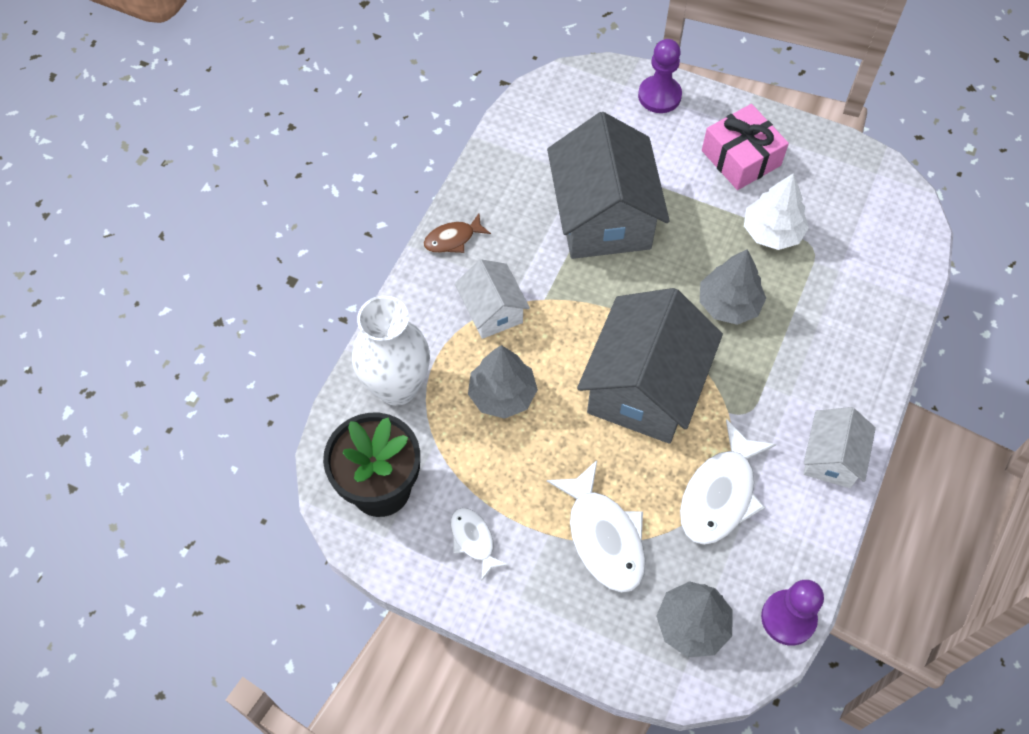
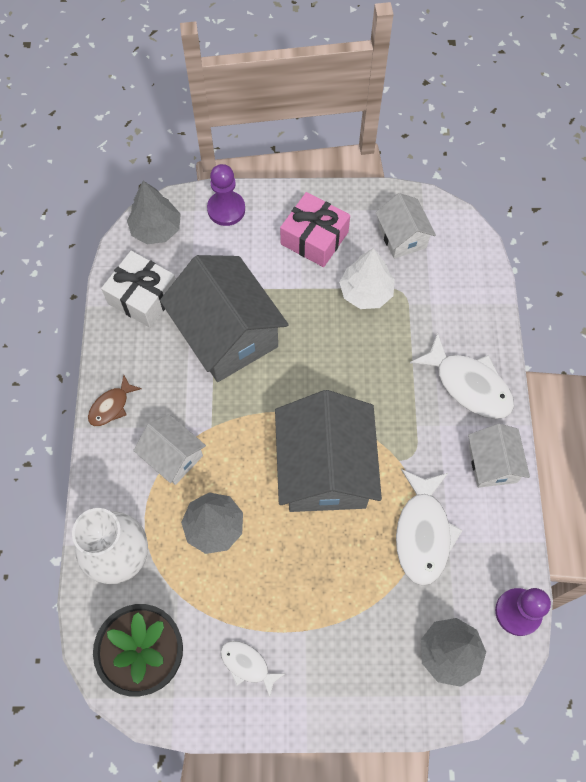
camera: 25 degrees left, 5 degrees up
(533, 148) = (143, 297): none -> white gift
(603, 536) = (349, 611): white fish -> white fish (468, 384)
(728, 304) = (359, 368): grey tree -> grey tree (156, 229)
(839, 192) = (402, 237): none -> white house

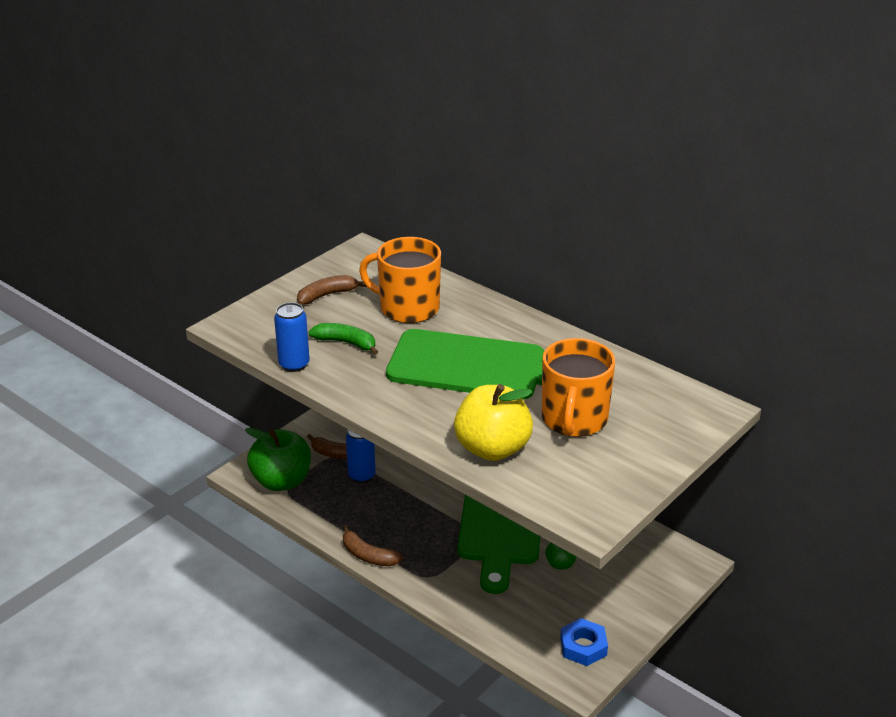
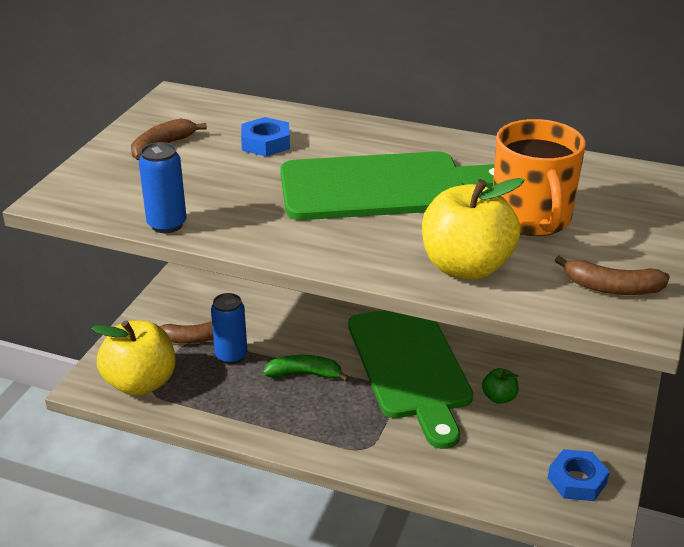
camera: 20 degrees left, 0 degrees up
(282, 481) = (141, 383): green apple -> yellow apple
(346, 343) = (217, 190): green banana -> green banana (305, 374)
(368, 555) = (285, 442): brown banana -> brown banana (612, 288)
(408, 308) = (265, 143): orange mug -> blue nut

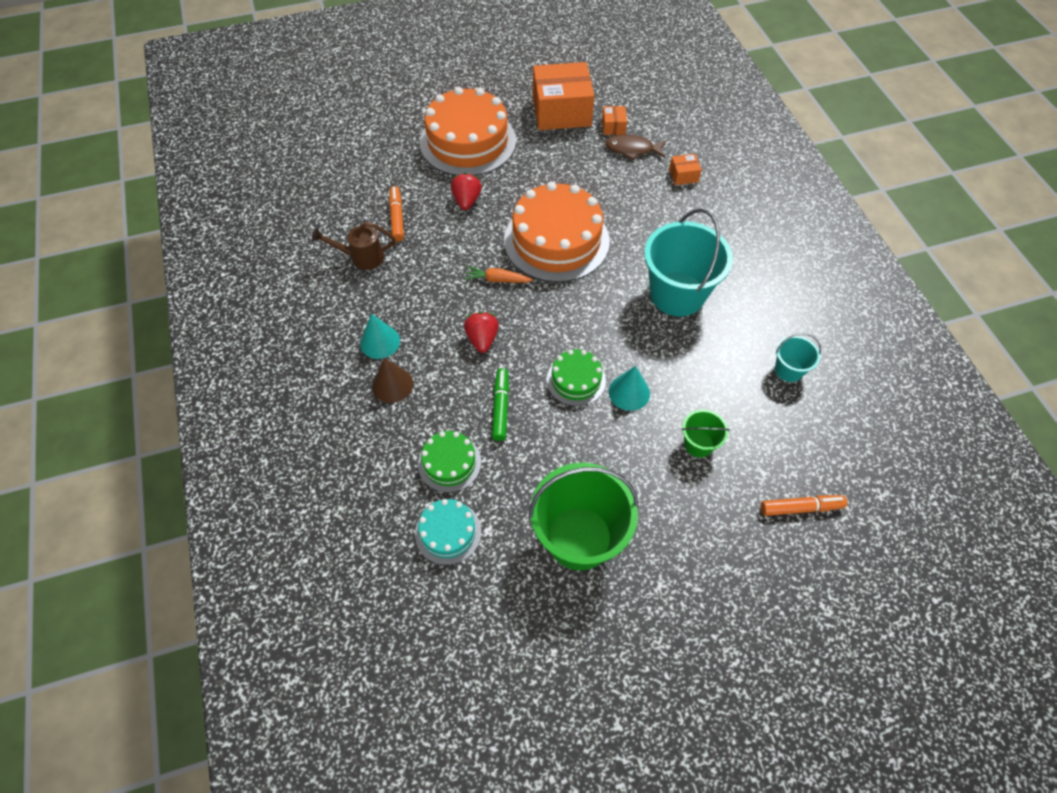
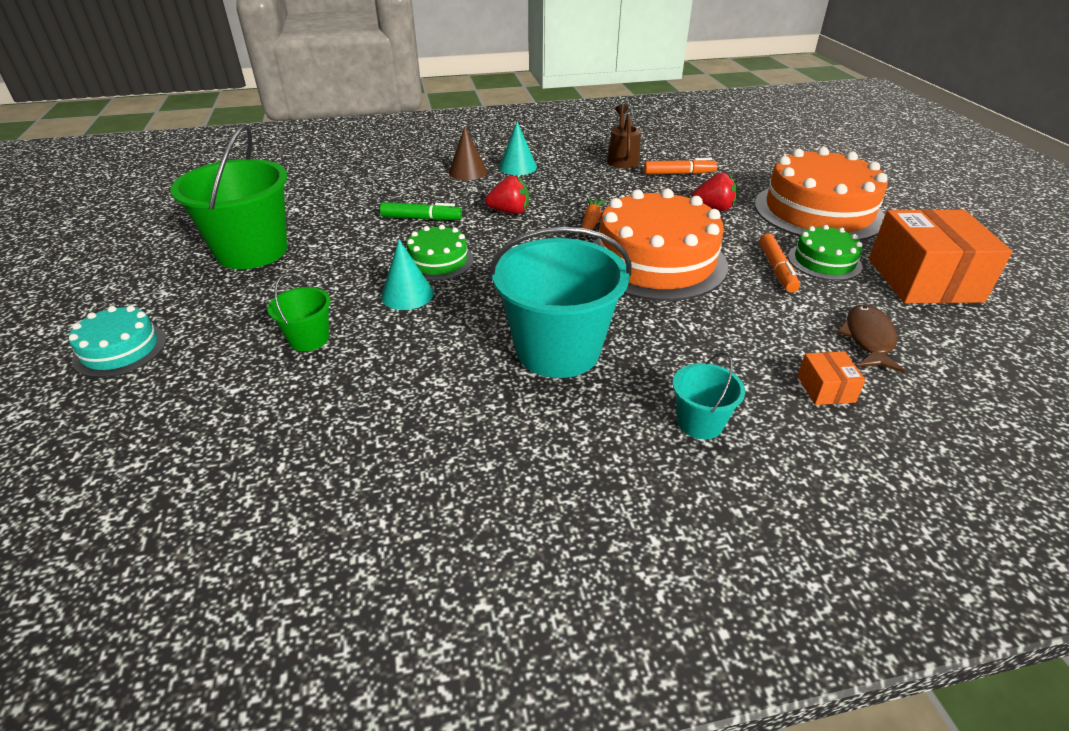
camera: 95 degrees right, 20 degrees down
(448, 532) = (306, 192): turquoise cake -> turquoise cake (120, 349)
(449, 463) = (373, 194): green cake -> green cake (824, 261)
(613, 126) = (916, 324): orange box -> none
(788, 370) = (386, 449): turquoise bucket -> turquoise bucket (700, 422)
(801, 508) = (160, 417): orange marker -> orange marker (776, 269)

= Work task =
Where a picture appears in the records above, omit it, and transcribe exactly the stretch of lines from the one with "(603, 536) = (349, 611): white" through the one with "(282, 481) = (141, 383): green".

= Output below =
(603, 536) = (349, 611): white fish -> white fish (468, 384)
(728, 304) = (359, 368): grey tree -> grey tree (156, 229)
(839, 192) = (402, 237): none -> white house

camera: 20 degrees left, 0 degrees up
(282, 481) = (141, 383): green apple -> yellow apple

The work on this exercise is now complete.